▶ **PROBLEM TO WORK ON**
With the images removed, return every line below exactly as it reads.

++++++

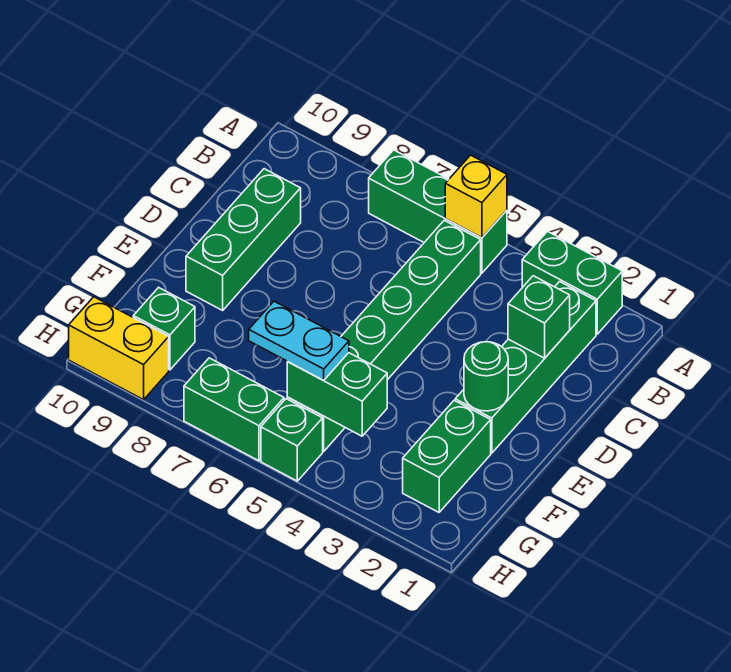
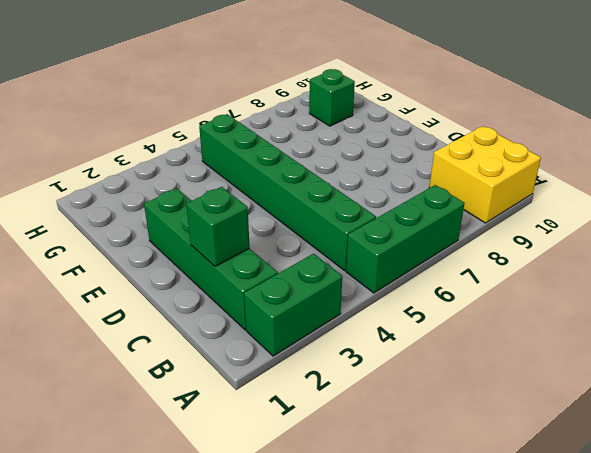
yellow brick A9:B10 level 1 -> none
none -> green brick C9:E9 level 1
none -> green brick F2:G2 level 1
none -> green brick H5 level 1

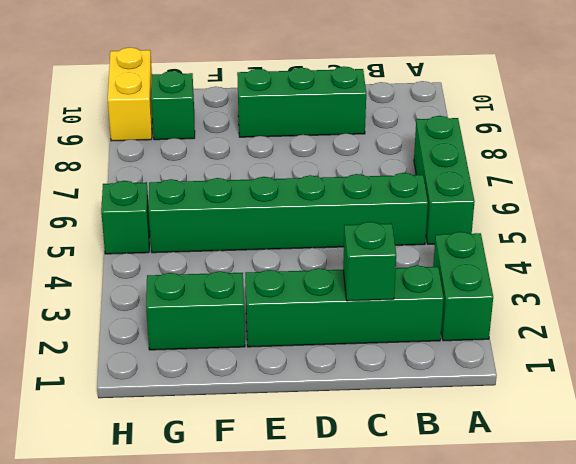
none -> green brick H6:H7 level 1
none -> yellow brick A5 level 2
none -> green round brick E2 level 2

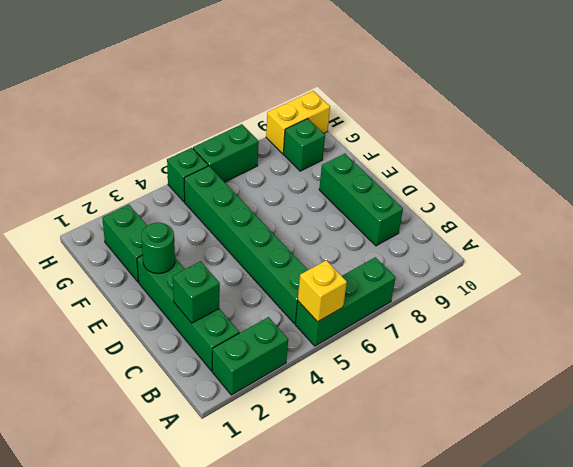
none -> green brick G4:G5 level 2
none -> cyan plate G5:G6 level 3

++++++

▶ **ANSWER FOR THE TASK**
yellow brick A9:B10 level 1 -> none
none -> green brick C9:E9 level 1
none -> green brick F2:G2 level 1
none -> green brick H5 level 1

none -> green brick H6:H7 level 1
none -> yellow brick A5 level 2
none -> green round brick E2 level 2

none -> green brick G4:G5 level 2
none -> cyan plate G5:G6 level 3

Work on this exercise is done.